YOUR TASK: Return nothing but the lines from the one containing "C11: 68nF (N17, VBUS) -> none" through the end of the records below, exactly as they stand and without pictures.
━━━━━━━━
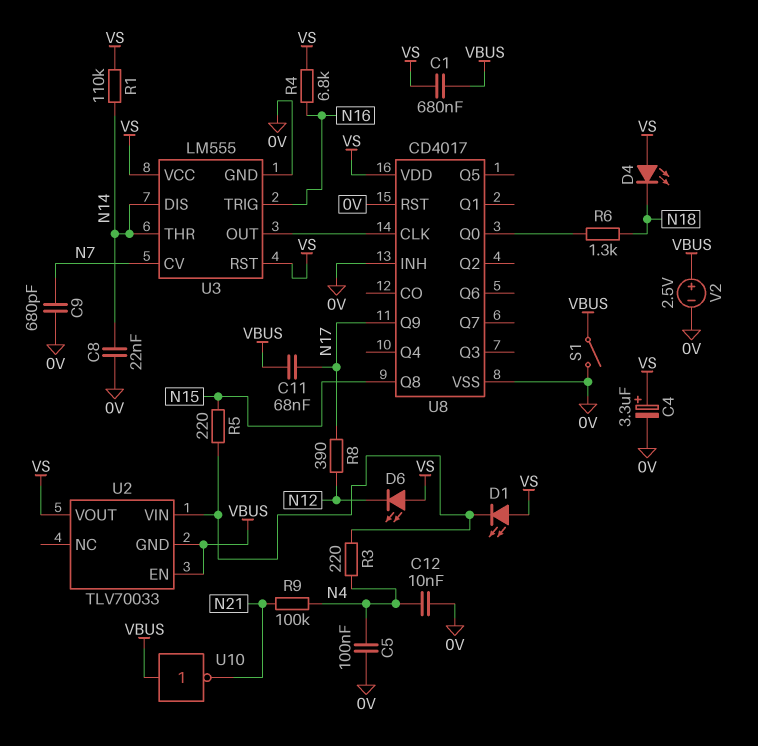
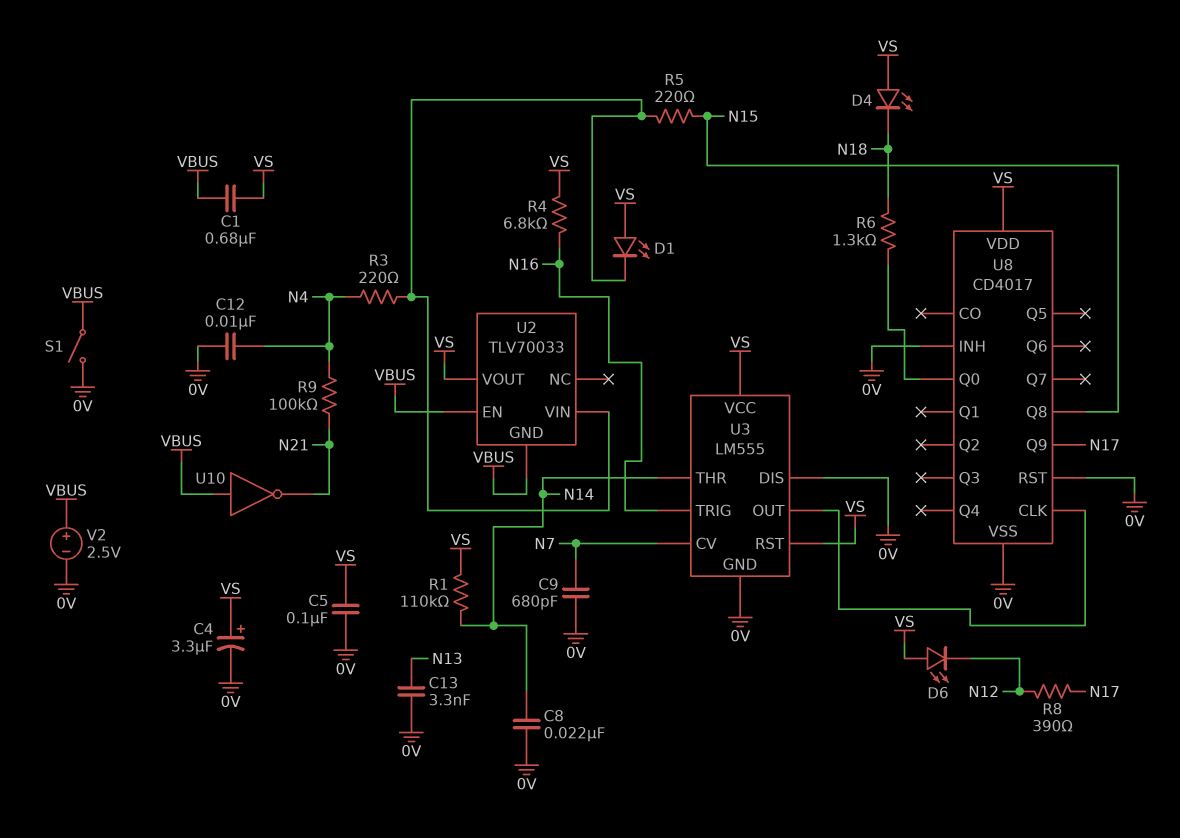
C5: 100nF (0V, N4) -> 100nF (0V, VS)
C11: 68nF (N17, VBUS) -> none
C13: none -> 3.3nF (0V, N13)
U3 pin DIS: N14 -> 0V

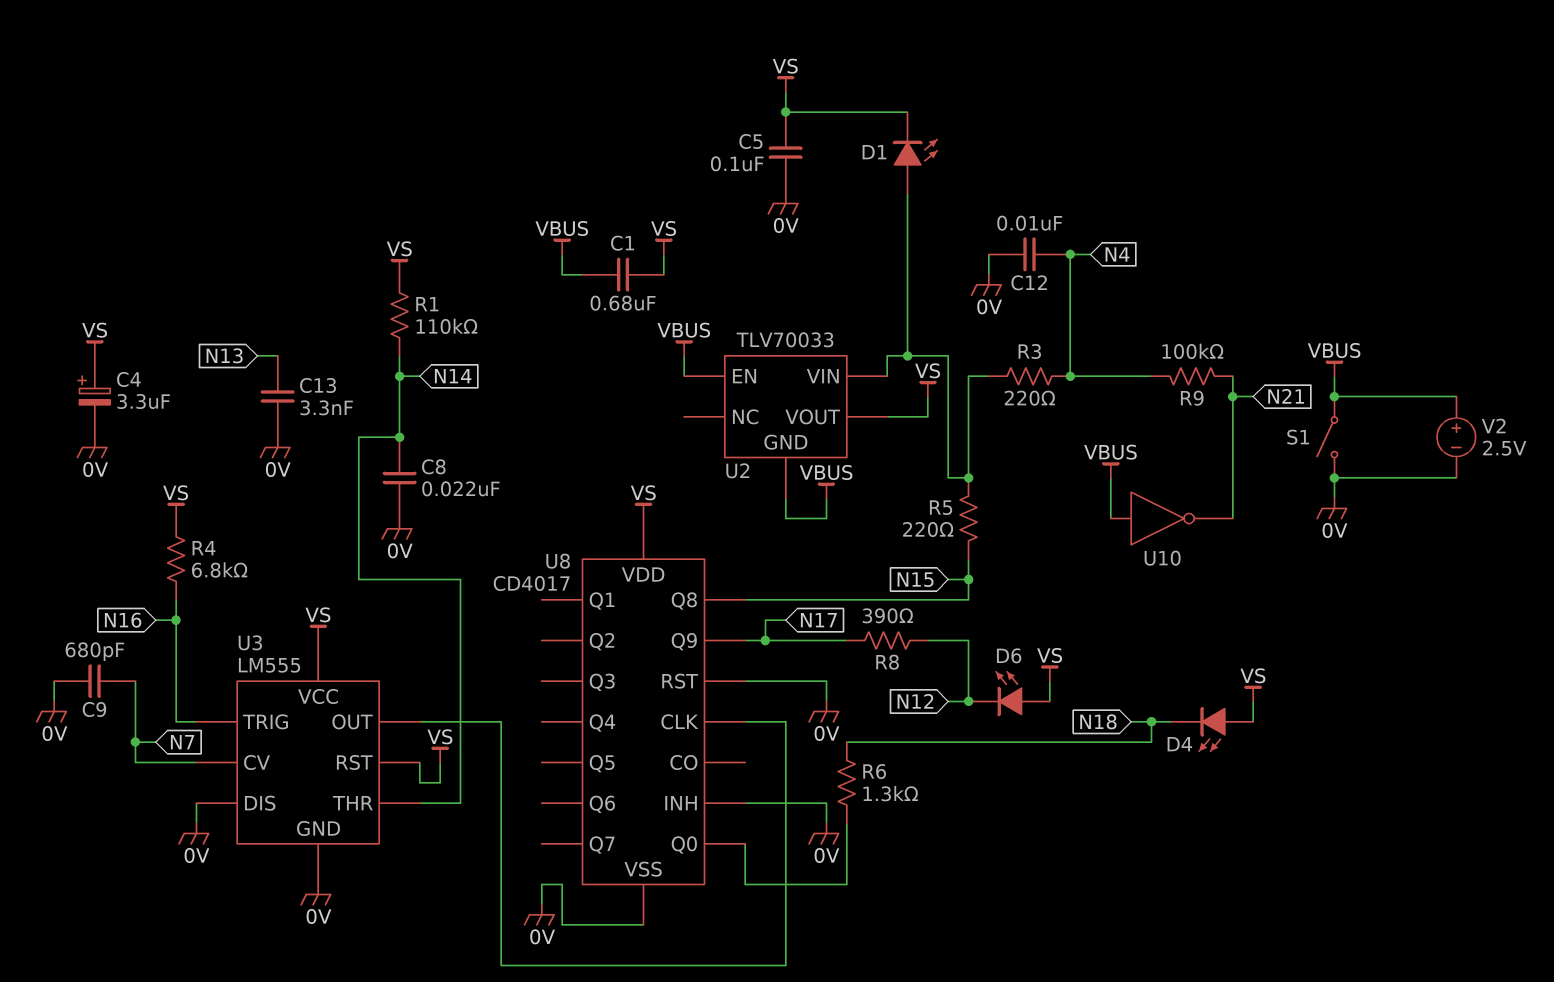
D1: LED (A VS, K U2/VIN) -> LED (A U2/VIN, K VS)

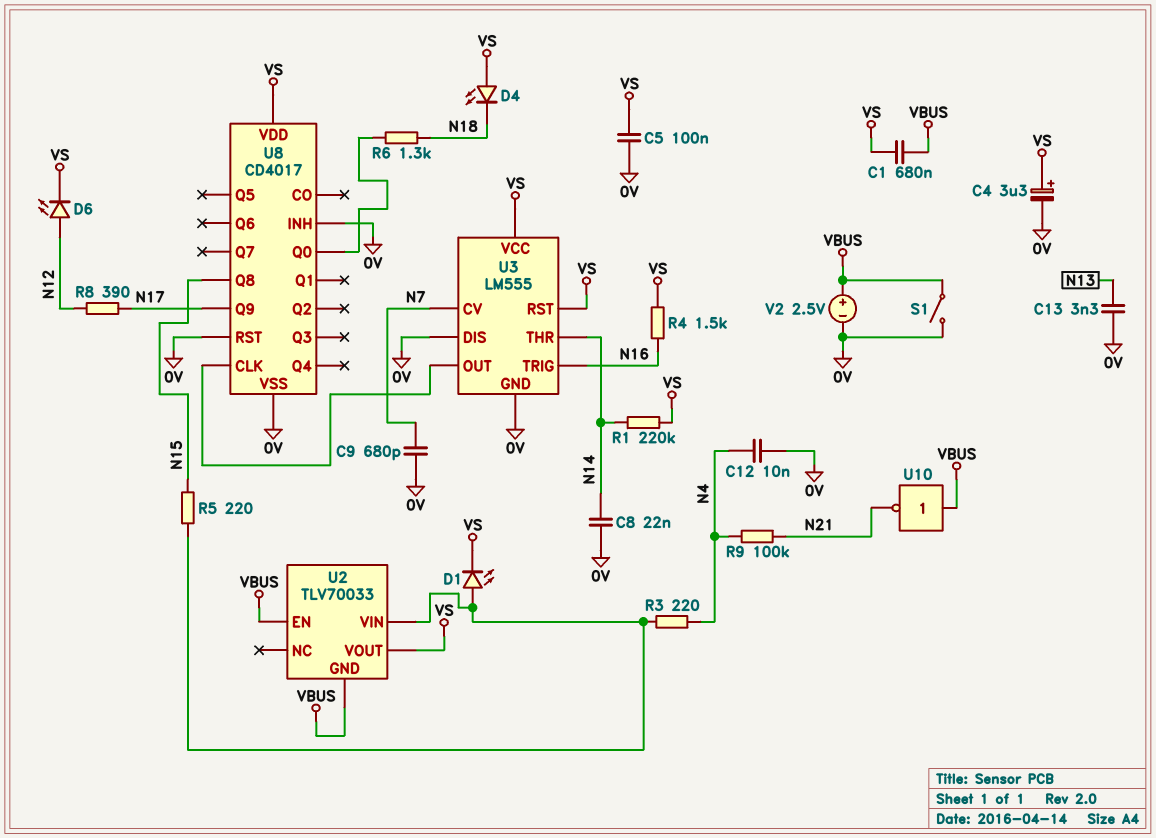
D6: LED (A VS, K N12) -> LED (A N12, K VS)
R1: 110k (N14, VS) -> 220k (N14, VS)
R4: 6.8k (N16, VS) -> 1.5k (N16, VS)

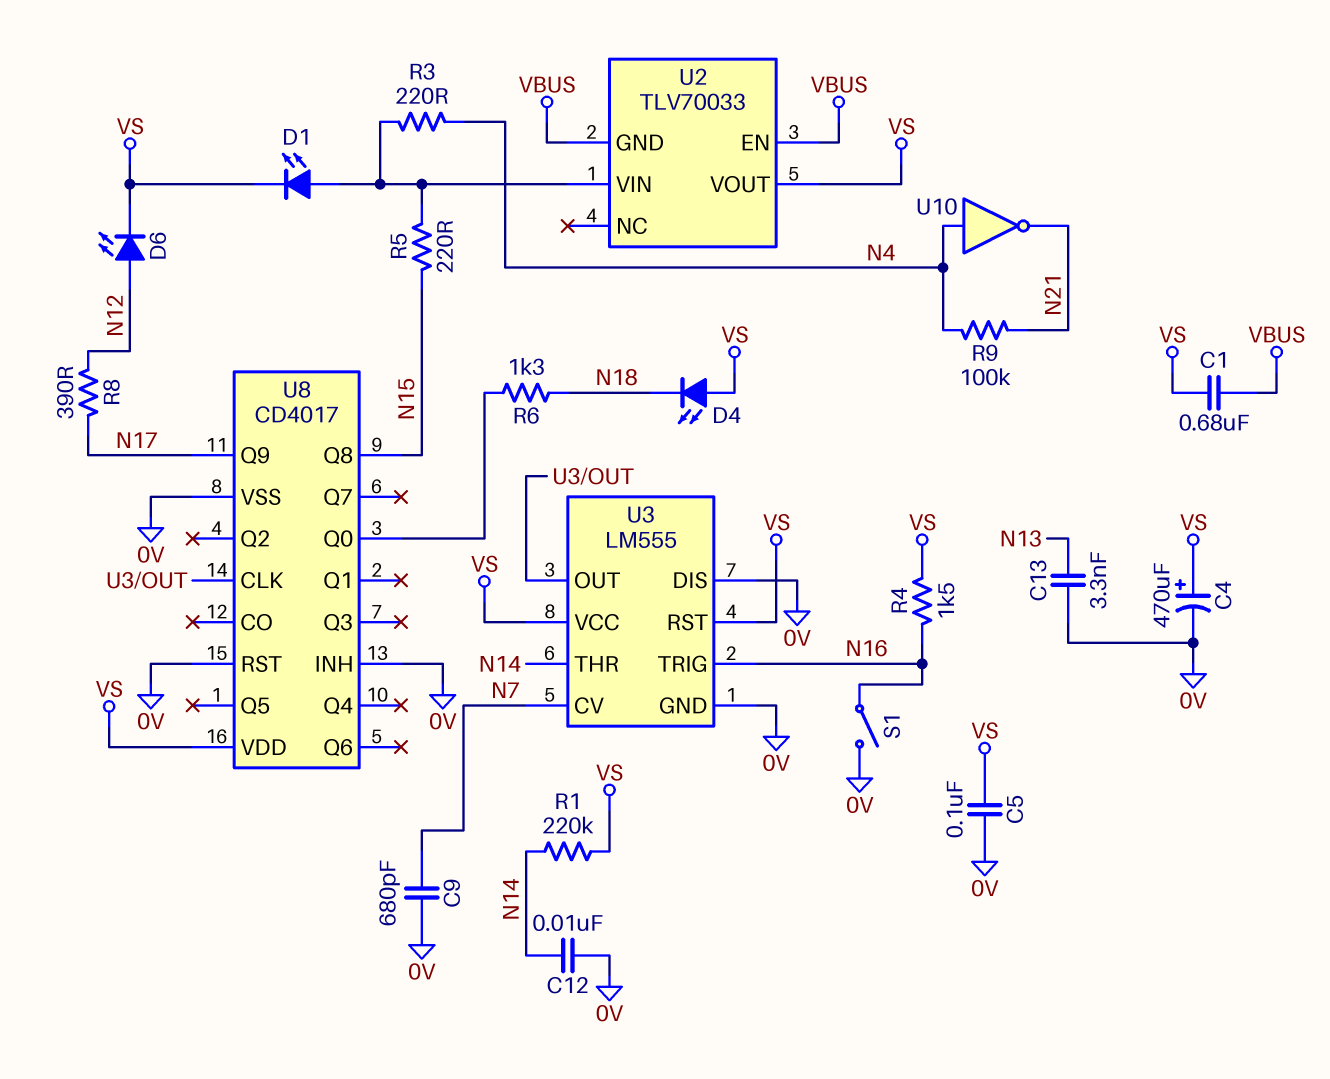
C4: 3.3uF (plus VS, minus 0V) -> 470uF (plus VS, minus 0V)
C8: 22nF (0V, N14) -> none
C12: 10nF (0V, N4) -> 10nF (0V, N14)
S1: switch (0V, VBUS) -> switch (0V, N16)
U10: NOT (in VBUS, out N21) -> NOT (in N4, out N21)
V2: 2.5V (plus VBUS, minus 0V) -> none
━━━━━━━━
WRITTEN ANSWER:
C11: 68nF (N17, VBUS) -> none
C13: none -> 3.3nF (0V, N13)
U3 pin DIS: N14 -> 0V

D1: LED (A VS, K U2/VIN) -> LED (A U2/VIN, K VS)

D6: LED (A VS, K N12) -> LED (A N12, K VS)
R1: 110k (N14, VS) -> 220k (N14, VS)
R4: 6.8k (N16, VS) -> 1.5k (N16, VS)

C4: 3.3uF (plus VS, minus 0V) -> 470uF (plus VS, minus 0V)
C8: 22nF (0V, N14) -> none
C12: 10nF (0V, N4) -> 10nF (0V, N14)
S1: switch (0V, VBUS) -> switch (0V, N16)
U10: NOT (in VBUS, out N21) -> NOT (in N4, out N21)
V2: 2.5V (plus VBUS, minus 0V) -> none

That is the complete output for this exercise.